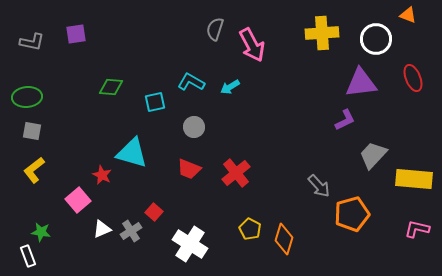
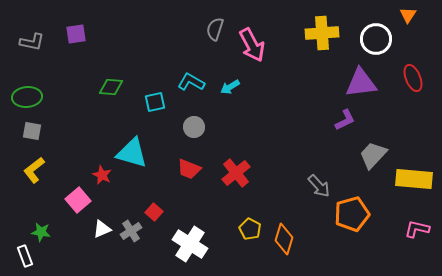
orange triangle: rotated 42 degrees clockwise
white rectangle: moved 3 px left
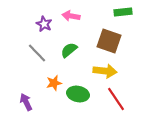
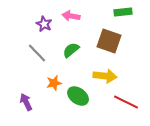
green semicircle: moved 2 px right
yellow arrow: moved 5 px down
green ellipse: moved 2 px down; rotated 25 degrees clockwise
red line: moved 10 px right, 3 px down; rotated 30 degrees counterclockwise
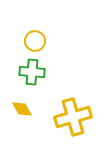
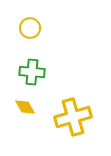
yellow circle: moved 5 px left, 13 px up
yellow diamond: moved 3 px right, 2 px up
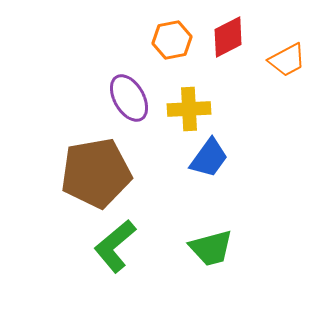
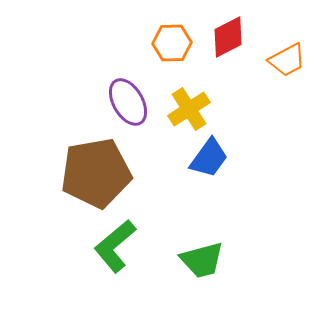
orange hexagon: moved 3 px down; rotated 9 degrees clockwise
purple ellipse: moved 1 px left, 4 px down
yellow cross: rotated 30 degrees counterclockwise
green trapezoid: moved 9 px left, 12 px down
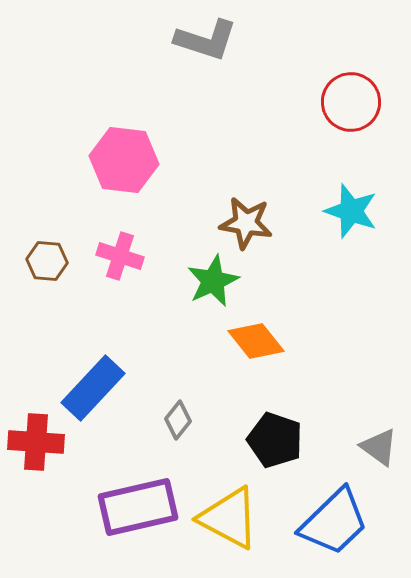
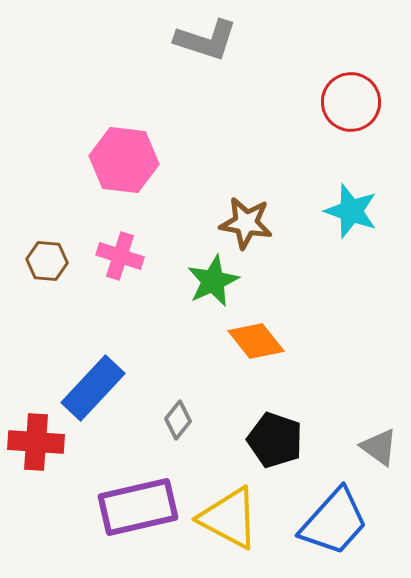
blue trapezoid: rotated 4 degrees counterclockwise
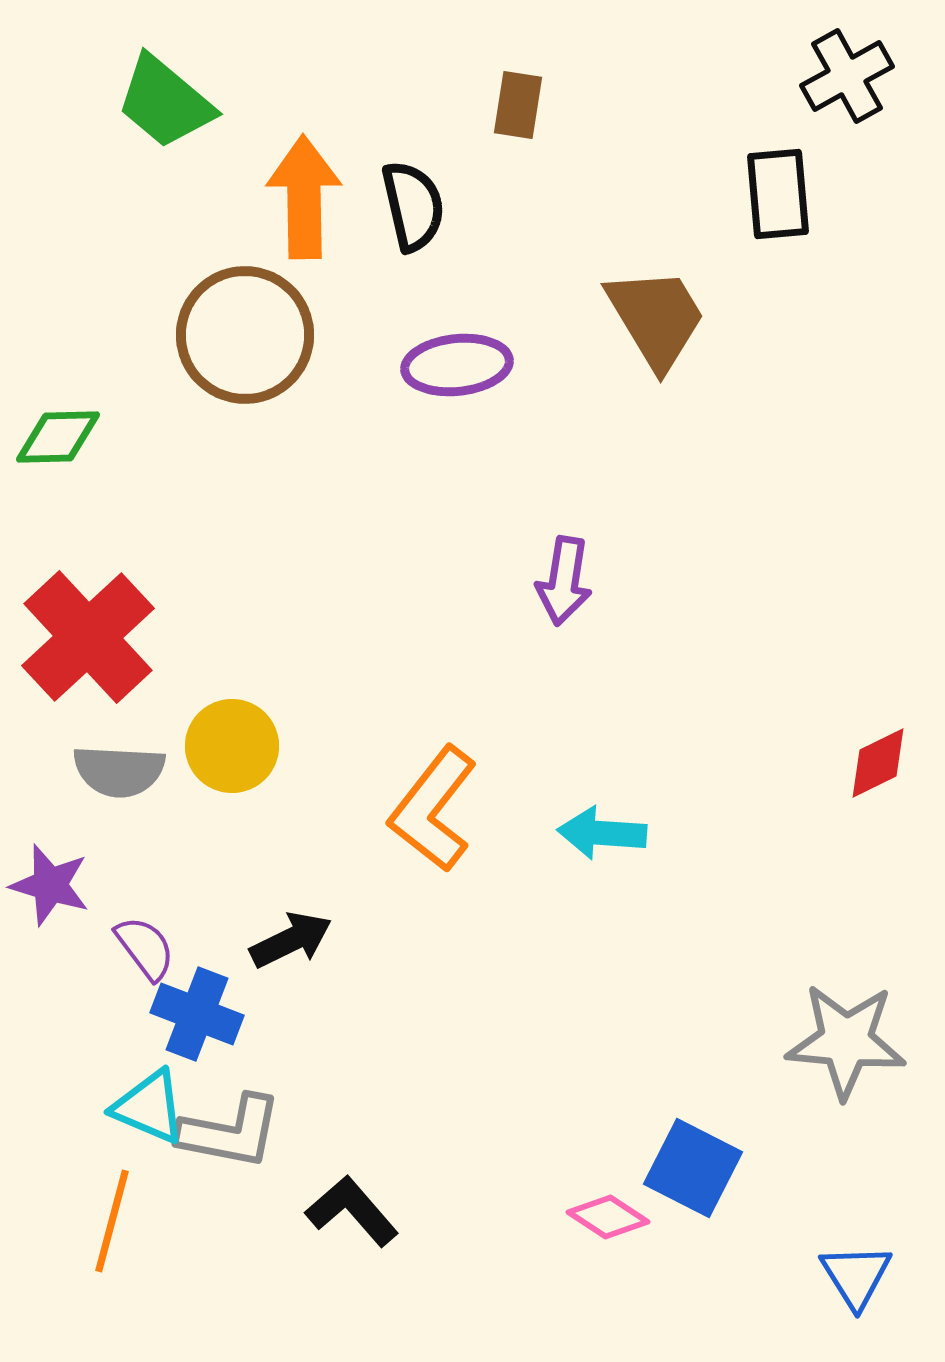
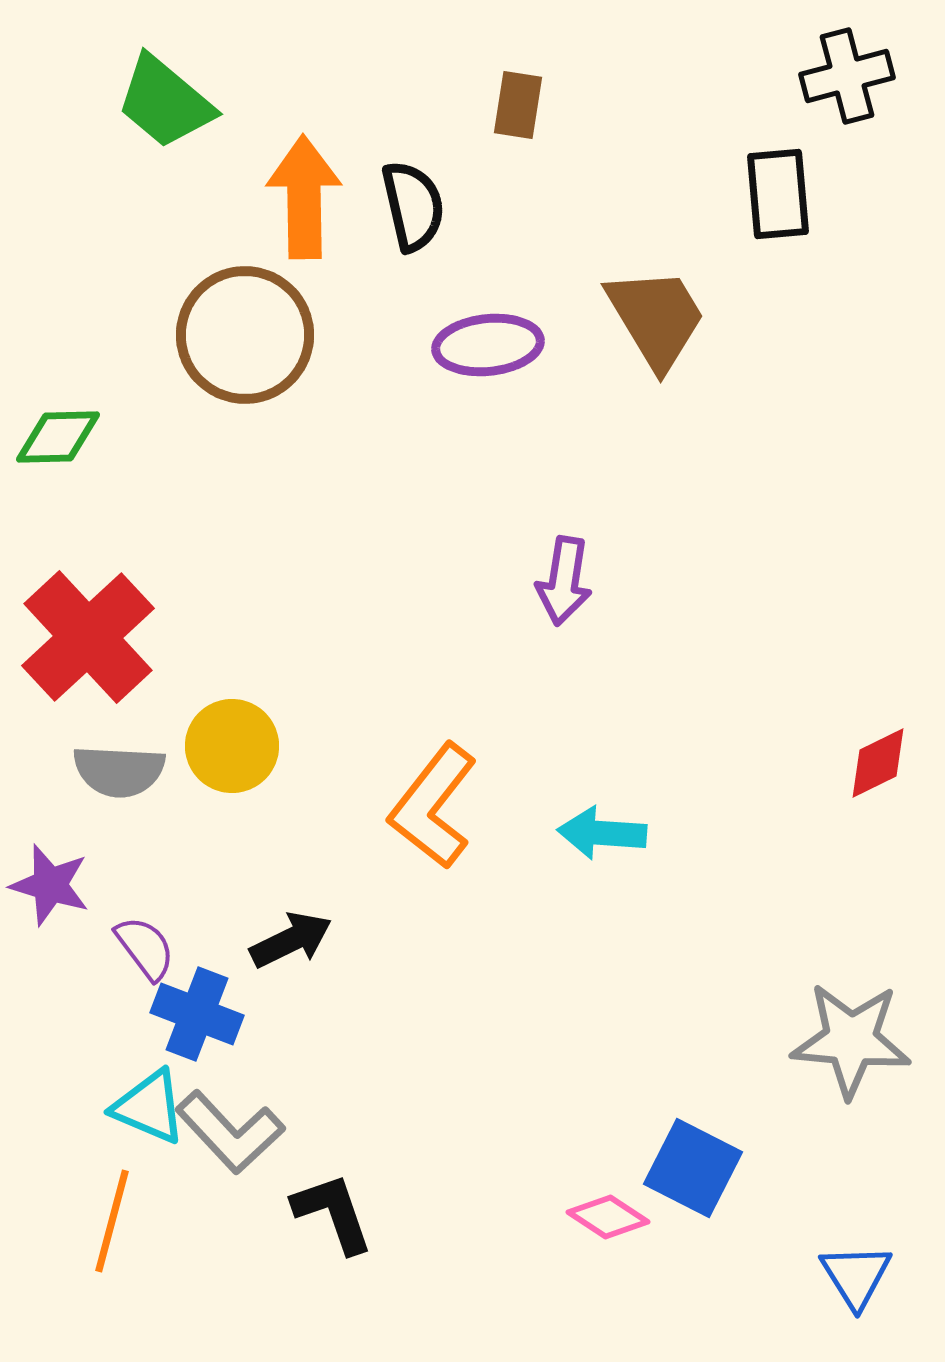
black cross: rotated 14 degrees clockwise
purple ellipse: moved 31 px right, 20 px up
orange L-shape: moved 3 px up
gray star: moved 5 px right, 1 px up
gray L-shape: rotated 36 degrees clockwise
black L-shape: moved 19 px left, 2 px down; rotated 22 degrees clockwise
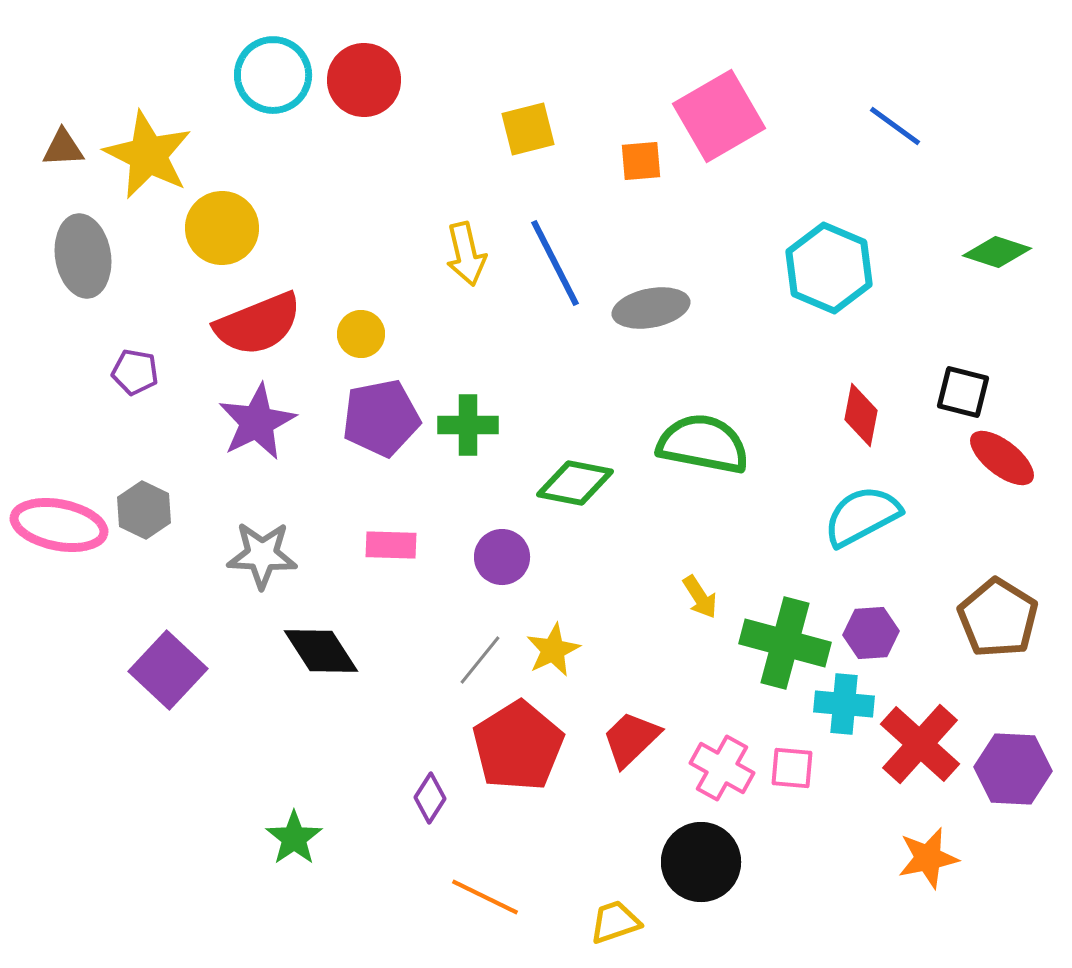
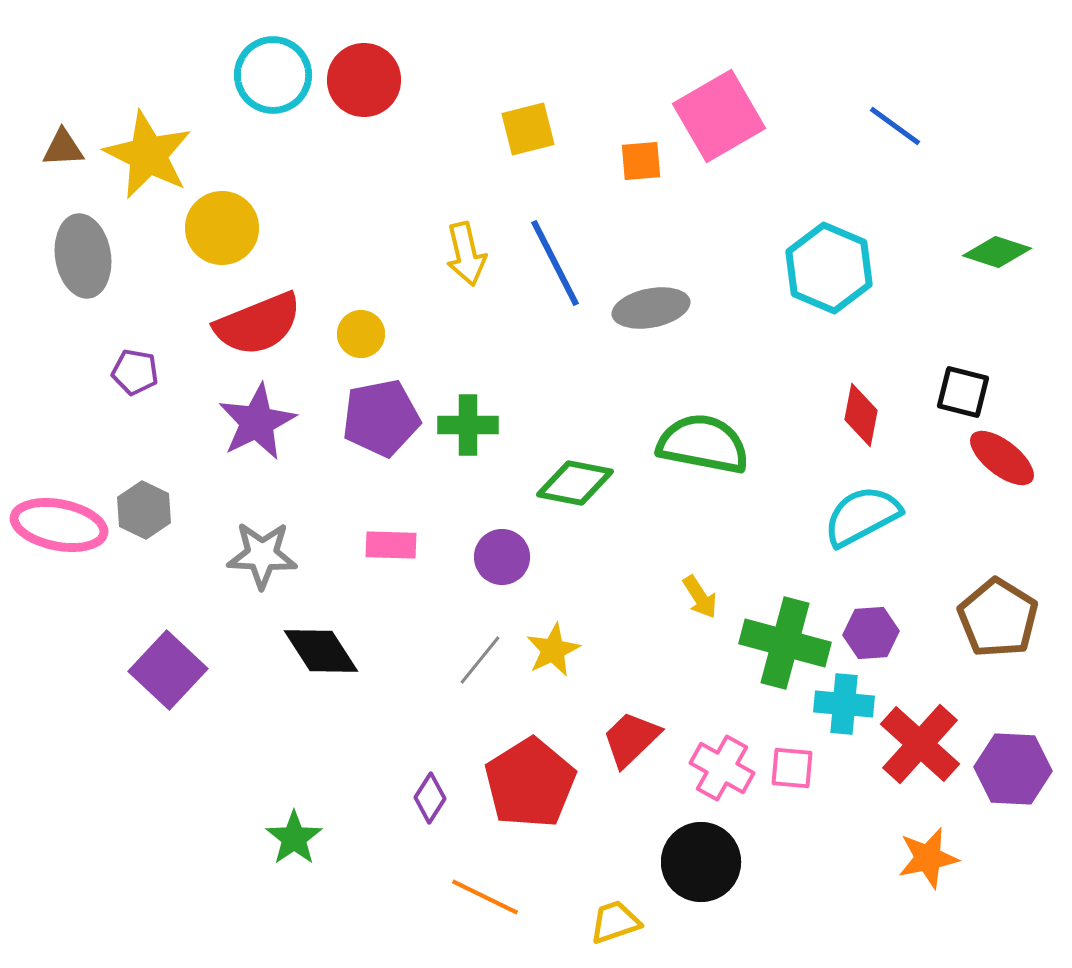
red pentagon at (518, 746): moved 12 px right, 37 px down
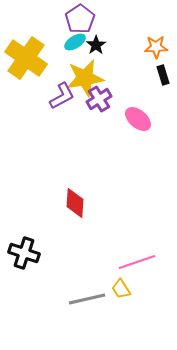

_ASSIGNED TASK_
Without the images, output all the entries exactly as they stand.

_SOLUTION TO THE PROBLEM_
orange triangle: rotated 42 degrees clockwise
white rectangle: moved 3 px left
green semicircle: moved 2 px right
yellow arrow: moved 5 px down
green ellipse: moved 2 px down; rotated 25 degrees clockwise
red line: moved 10 px right, 3 px down; rotated 30 degrees counterclockwise
yellow circle: moved 5 px left, 13 px up
yellow diamond: moved 3 px right, 2 px up
orange hexagon: moved 3 px down; rotated 9 degrees clockwise
purple ellipse: moved 1 px left, 4 px down
yellow cross: rotated 30 degrees counterclockwise
green trapezoid: moved 9 px left, 12 px down
blue trapezoid: rotated 4 degrees counterclockwise
black cross: rotated 14 degrees clockwise
purple ellipse: moved 31 px right, 20 px up
orange L-shape: moved 3 px up
gray star: moved 5 px right, 1 px up
gray L-shape: rotated 36 degrees clockwise
black L-shape: moved 19 px left, 2 px down; rotated 22 degrees clockwise
red pentagon at (518, 746): moved 12 px right, 37 px down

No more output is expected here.